Every word in the data below belongs in your copy, exactly as given; the pictures do not.

## INFORMATION PROVIDED
--------------------

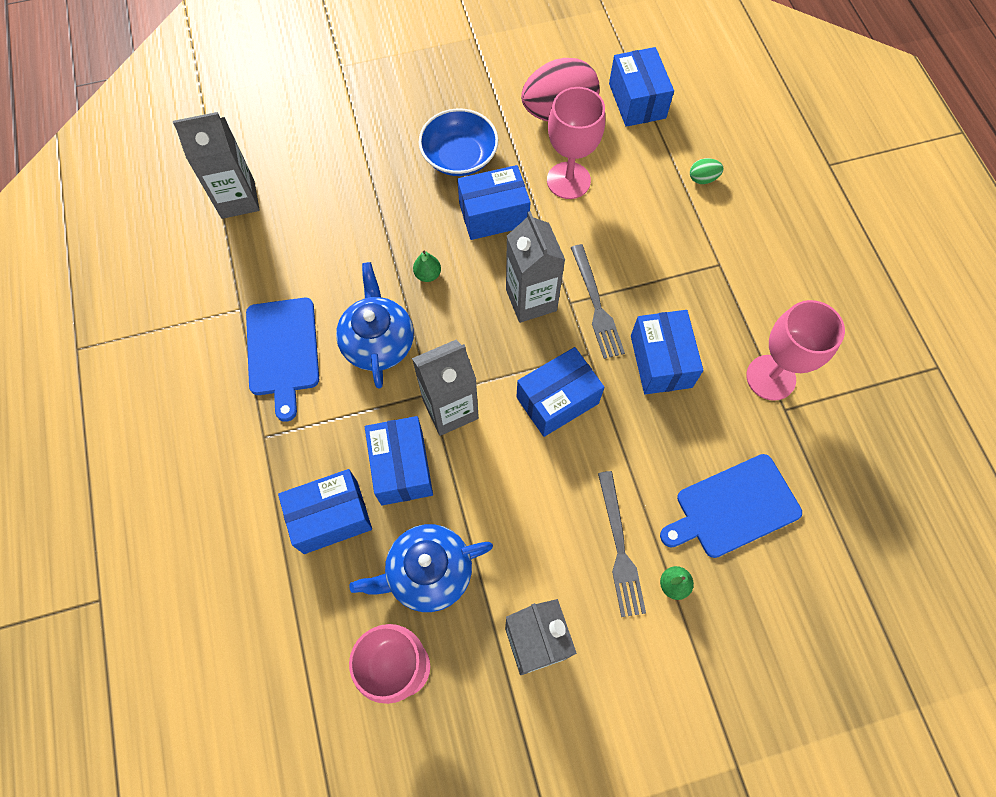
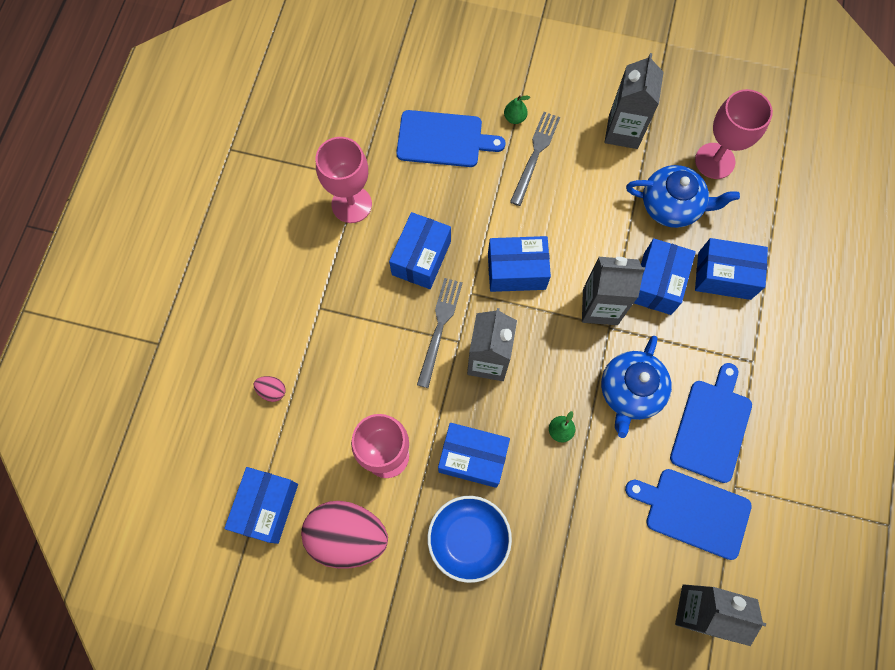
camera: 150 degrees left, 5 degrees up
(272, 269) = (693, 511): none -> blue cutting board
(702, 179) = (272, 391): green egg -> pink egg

--------------------

## TASK SOLUTION
camera: 150 degrees left, 5 degrees up
(272, 269) = (693, 511): none -> blue cutting board
(702, 179) = (272, 391): green egg -> pink egg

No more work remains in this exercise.